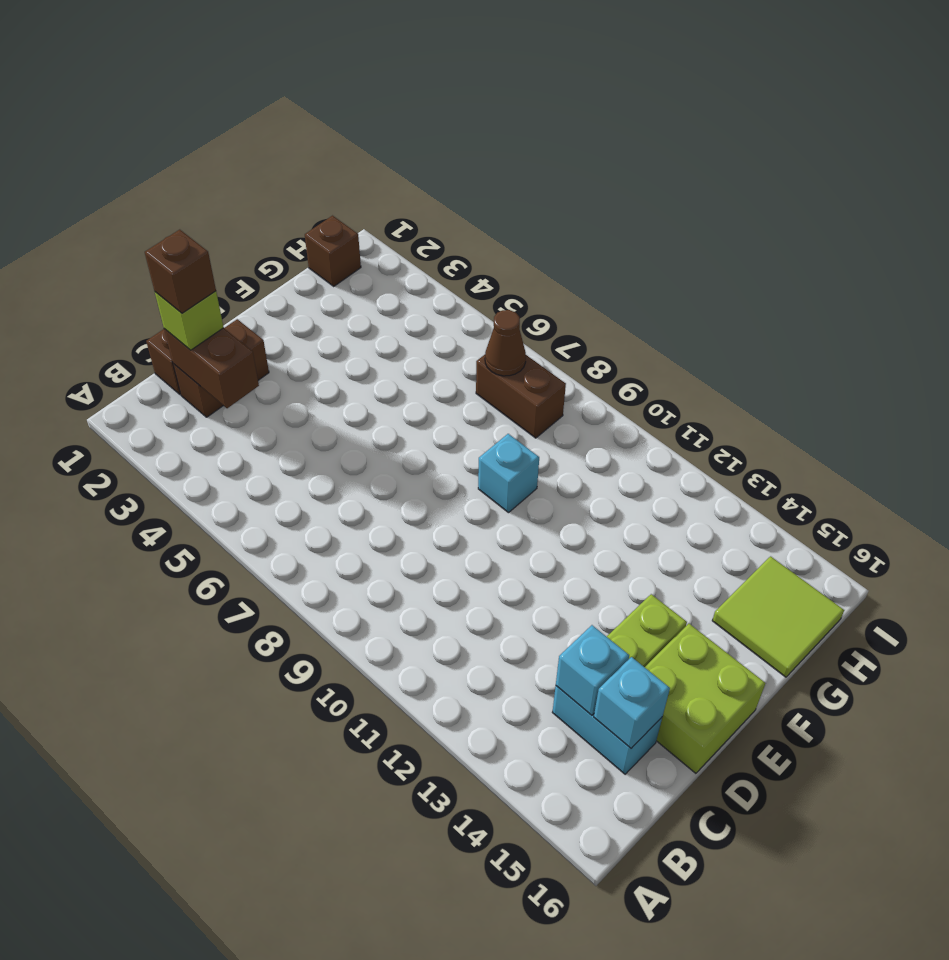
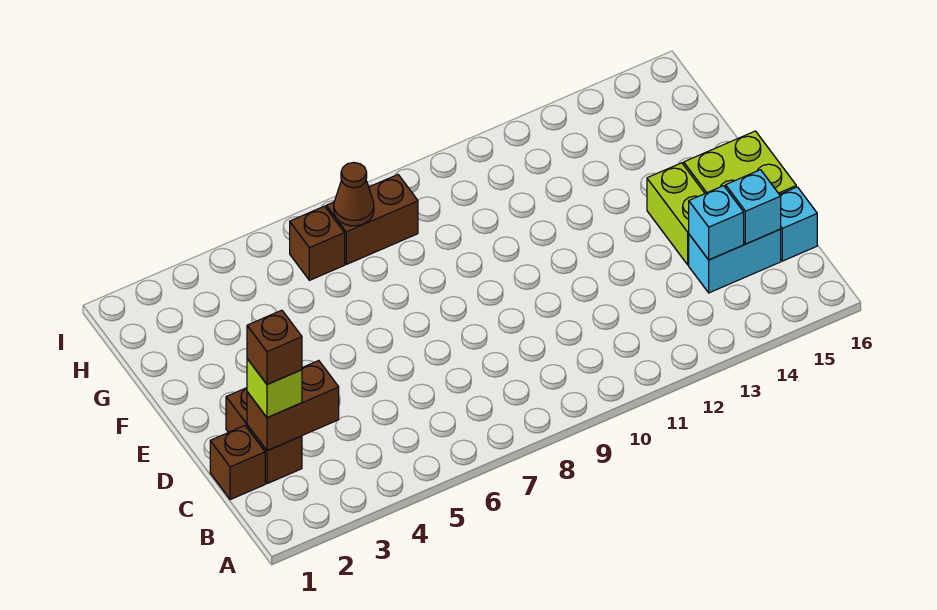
cyan brick F9 level 1 -> cyan brick C16 level 1
lime tile G15:H16 level 1 -> none
brown brick H1 level 1 -> brown brick H6 level 1

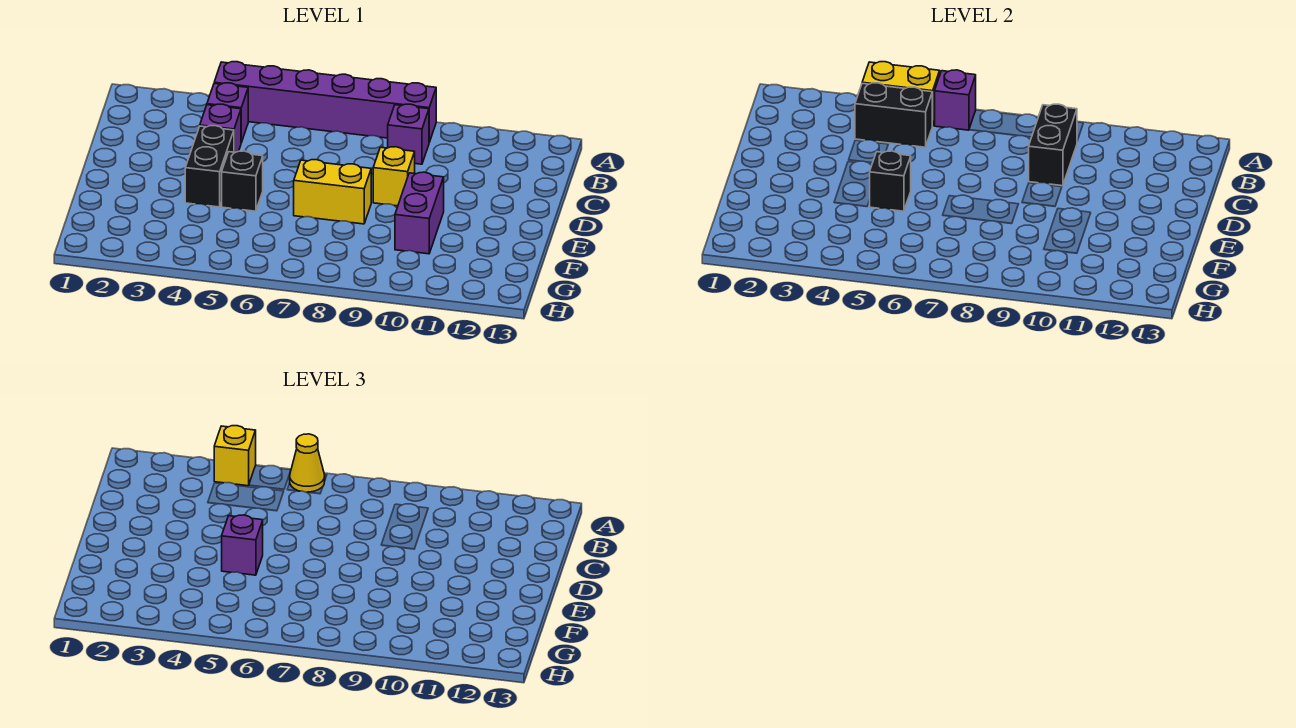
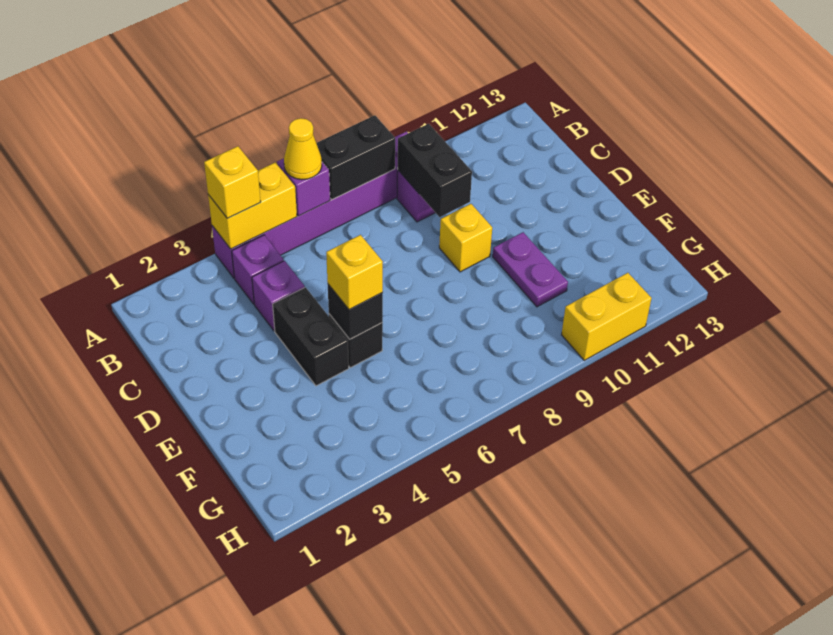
black brick B4:B5 level 2 -> black brick A7:A8 level 2
purple brick E5 level 3 -> yellow brick E5 level 3
yellow brick E7:E8 level 1 -> yellow brick H10:H11 level 1
purple brick E10:F10 level 1 -> purple plate E10:F10 level 1

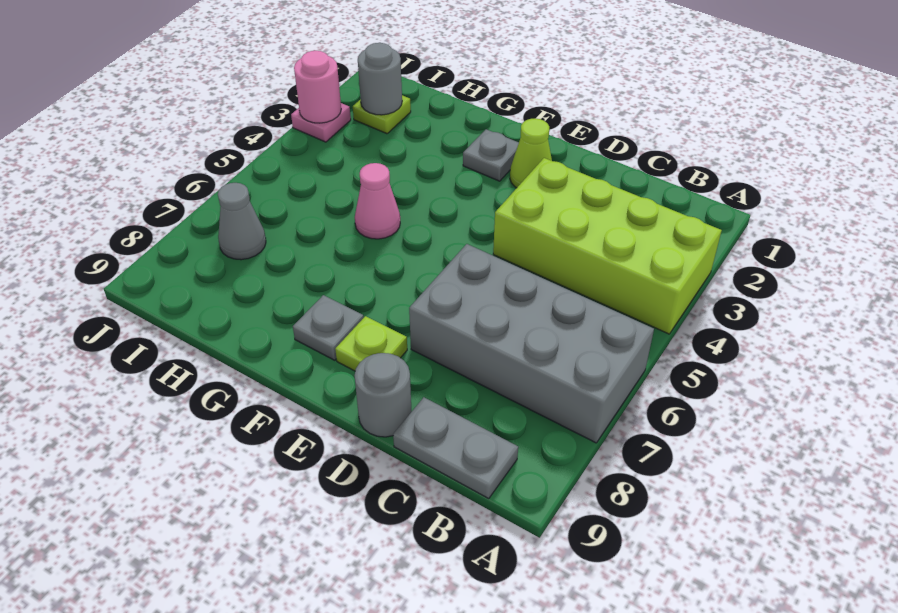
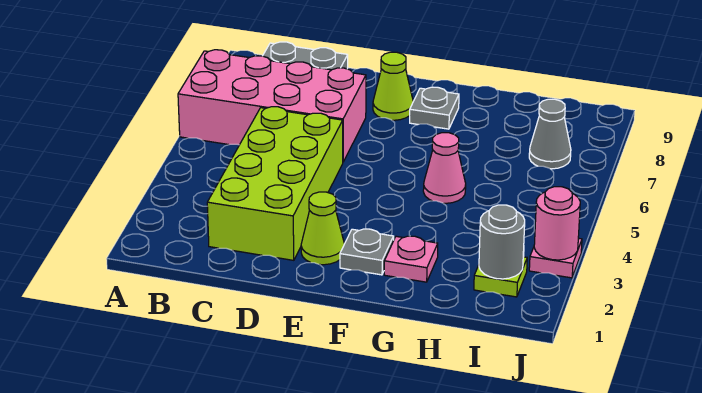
lime brick A3:D4 level 1 -> lime brick C2:D5 level 1
grey brick A6:D7 level 1 -> pink brick A6:D7 level 1
grey round brick D9 level 1 -> none
lime plate E8 level 1 -> lime cone E8 level 1
none -> pink plate G2 level 1

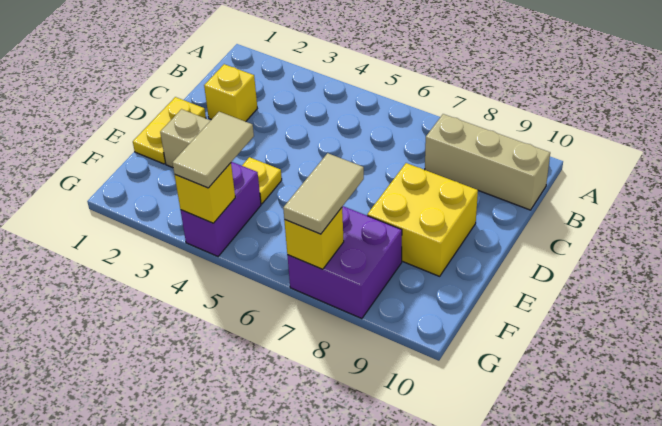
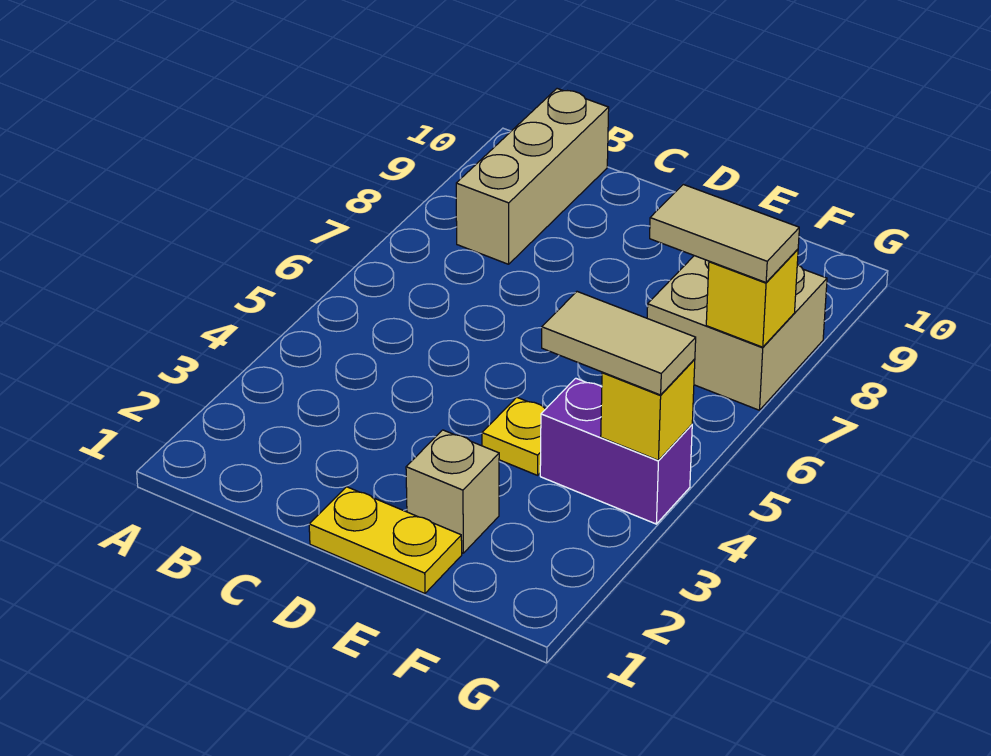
yellow brick C2 level 1 -> none
yellow brick D8:E9 level 1 -> none
purple brick F7:G8 level 1 -> tan brick F7:G8 level 1

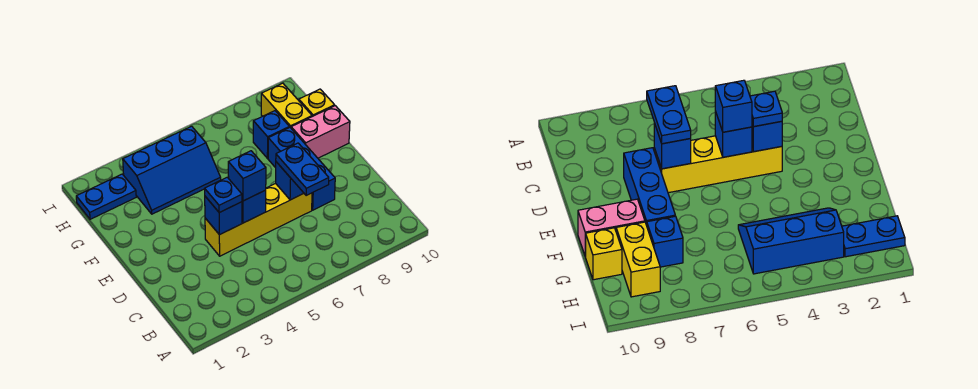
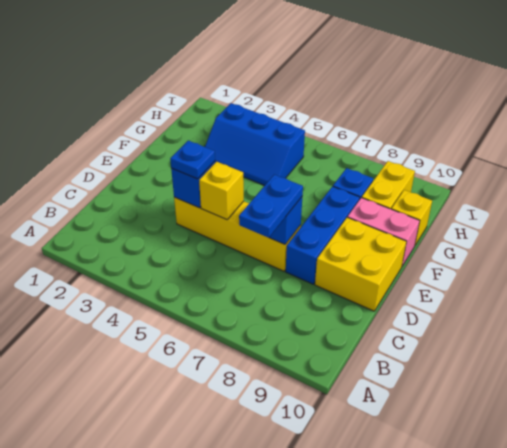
blue brick D5 level 2 -> yellow brick D5 level 2
blue brick D5 level 3 -> none
none -> yellow brick D9:E10 level 1
blue plate H1:H2 level 1 -> none

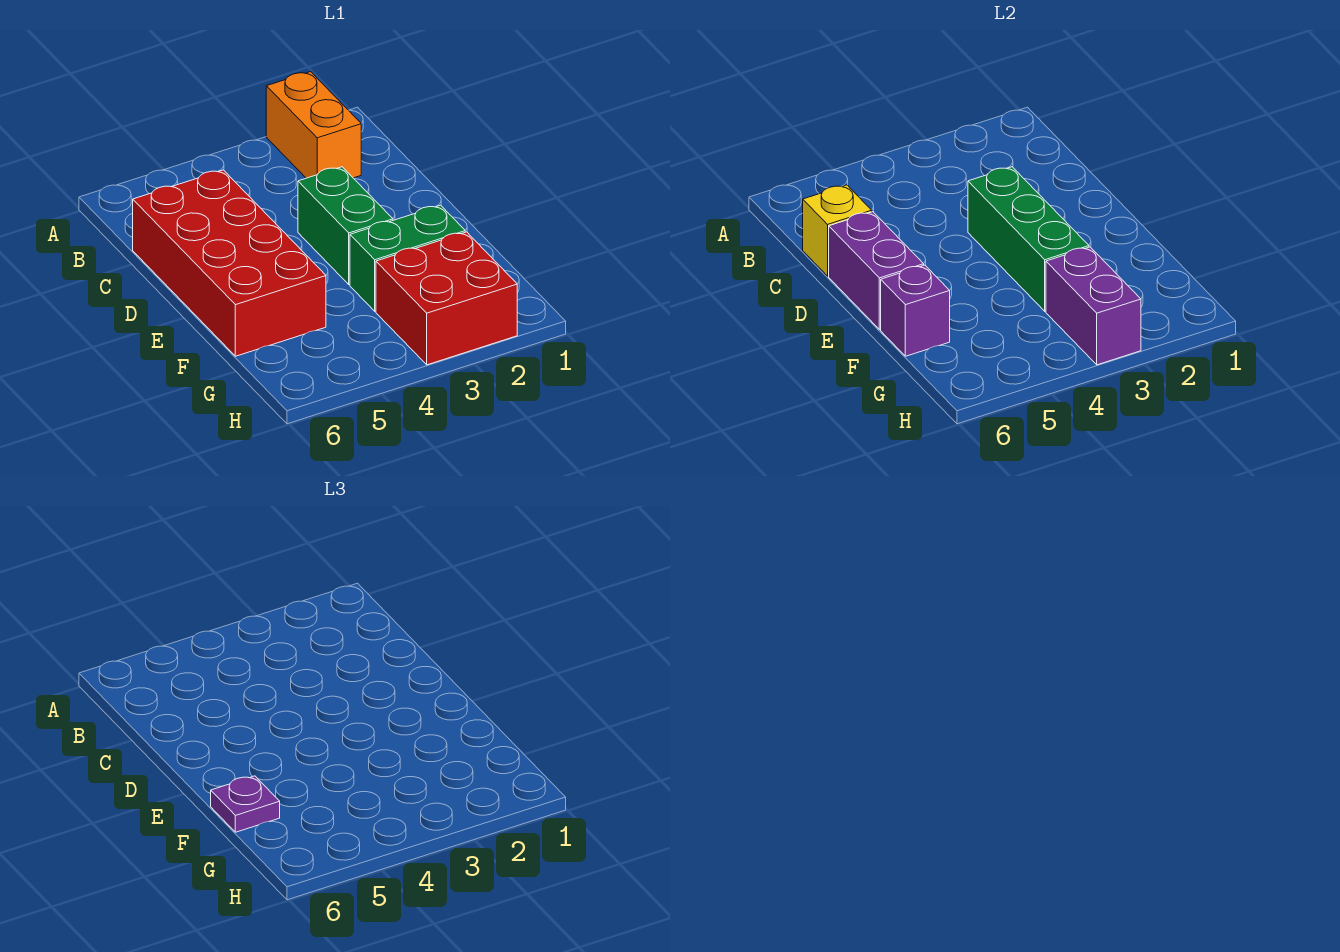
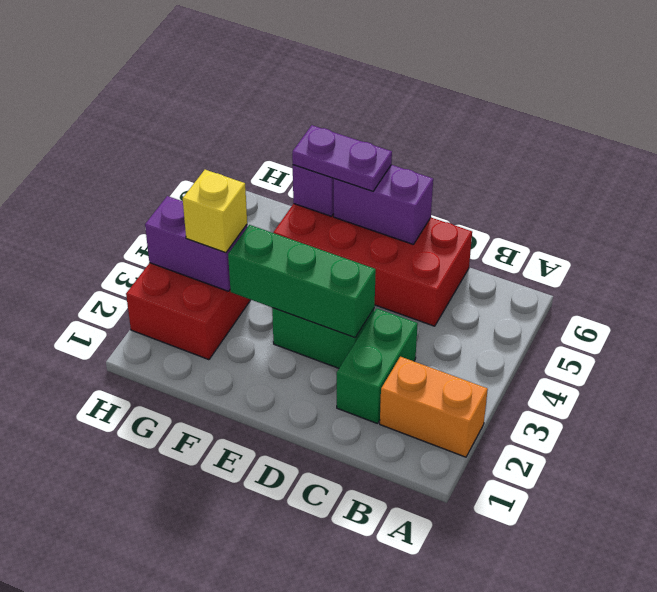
yellow brick C6 level 2 -> yellow brick G3 level 3
green brick F2:F3 level 1 -> green brick C2:C3 level 1
purple plate F6 level 3 -> purple plate E6:F6 level 3

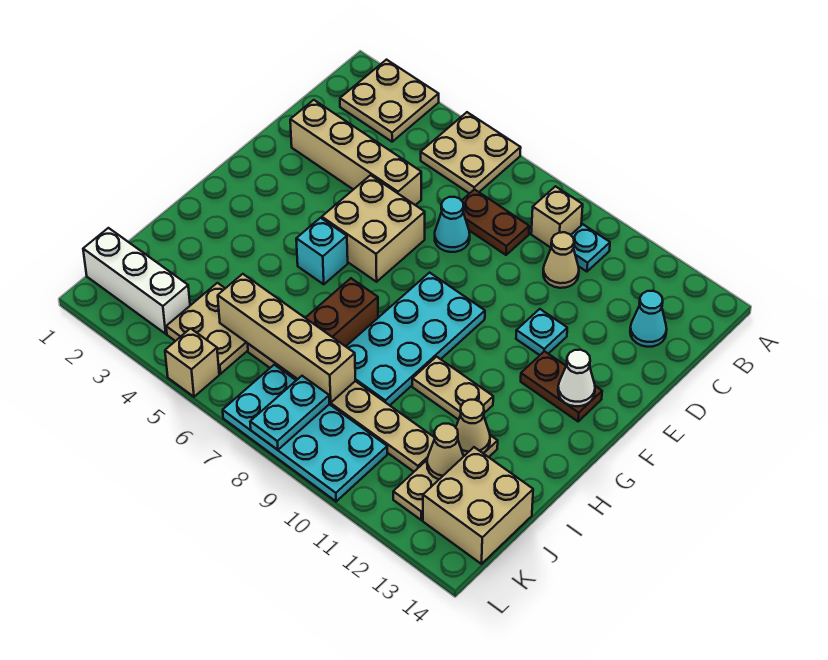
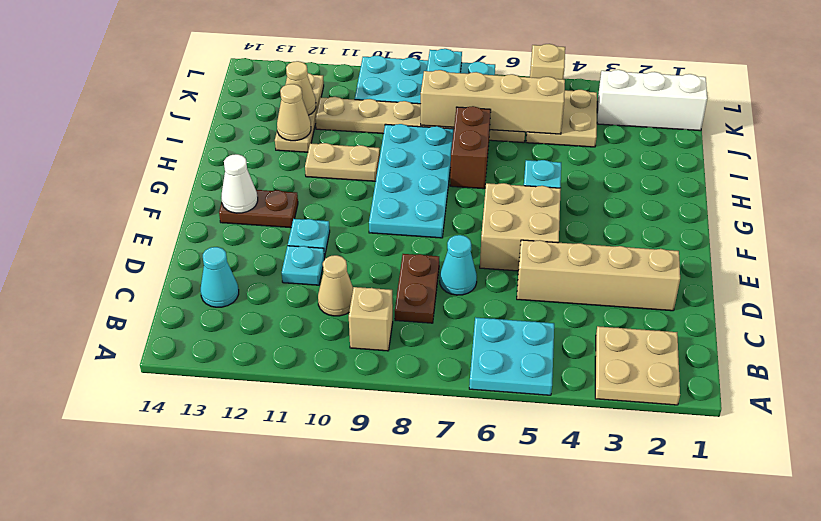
tan plate A5:B6 level 1 -> cyan plate A5:B6 level 1
cyan plate B10 level 1 -> cyan plate D11 level 1
brown plate C7:C8 level 1 -> brown plate C8:D8 level 1
tan brick J13:K14 level 1 -> none

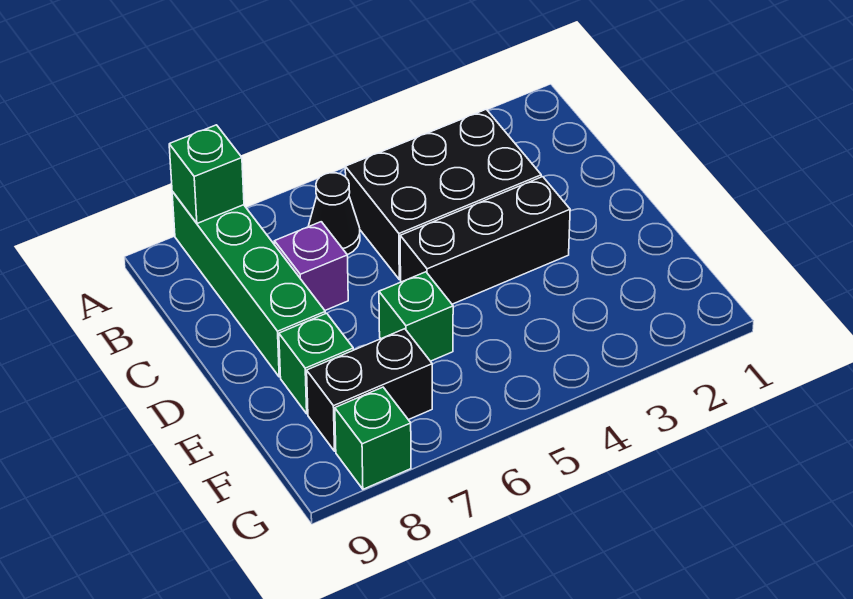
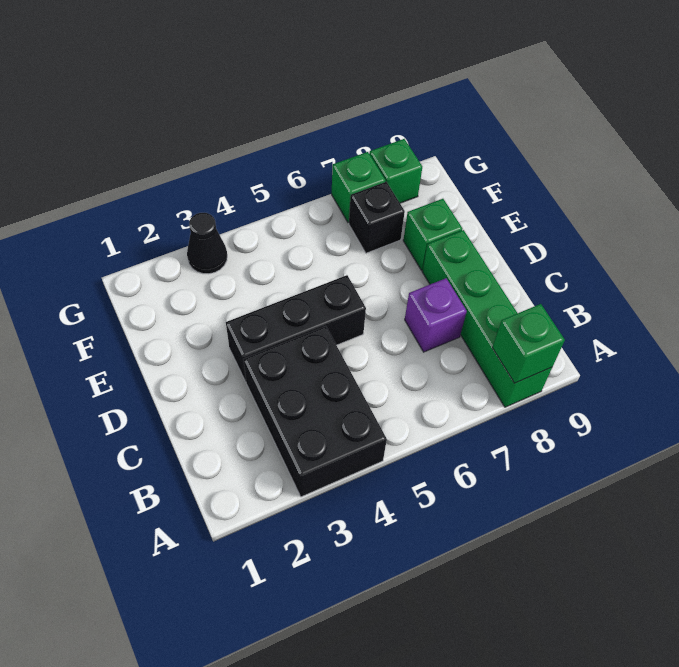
black brick B3:C5 level 1 -> black brick A3:C4 level 1
black cone B6 level 1 -> black cone G3 level 1
green brick E6 level 1 -> green brick G7 level 1
black brick F7:F8 level 1 -> black brick F7 level 1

****************

Transcribe the entries above verbatim, excluding any image.

Answer to the exercise
cyan brick F9 level 1 -> cyan brick C16 level 1
lime tile G15:H16 level 1 -> none
brown brick H1 level 1 -> brown brick H6 level 1

black brick B4:B5 level 2 -> black brick A7:A8 level 2
purple brick E5 level 3 -> yellow brick E5 level 3
yellow brick E7:E8 level 1 -> yellow brick H10:H11 level 1
purple brick E10:F10 level 1 -> purple plate E10:F10 level 1

lime brick A3:D4 level 1 -> lime brick C2:D5 level 1
grey brick A6:D7 level 1 -> pink brick A6:D7 level 1
grey round brick D9 level 1 -> none
lime plate E8 level 1 -> lime cone E8 level 1
none -> pink plate G2 level 1

yellow brick C2 level 1 -> none
yellow brick D8:E9 level 1 -> none
purple brick F7:G8 level 1 -> tan brick F7:G8 level 1

blue brick D5 level 2 -> yellow brick D5 level 2
blue brick D5 level 3 -> none
none -> yellow brick D9:E10 level 1
blue plate H1:H2 level 1 -> none

yellow brick C6 level 2 -> yellow brick G3 level 3
green brick F2:F3 level 1 -> green brick C2:C3 level 1
purple plate F6 level 3 -> purple plate E6:F6 level 3

tan plate A5:B6 level 1 -> cyan plate A5:B6 level 1
cyan plate B10 level 1 -> cyan plate D11 level 1
brown plate C7:C8 level 1 -> brown plate C8:D8 level 1
tan brick J13:K14 level 1 -> none

black brick B3:C5 level 1 -> black brick A3:C4 level 1
black cone B6 level 1 -> black cone G3 level 1
green brick E6 level 1 -> green brick G7 level 1
black brick F7:F8 level 1 -> black brick F7 level 1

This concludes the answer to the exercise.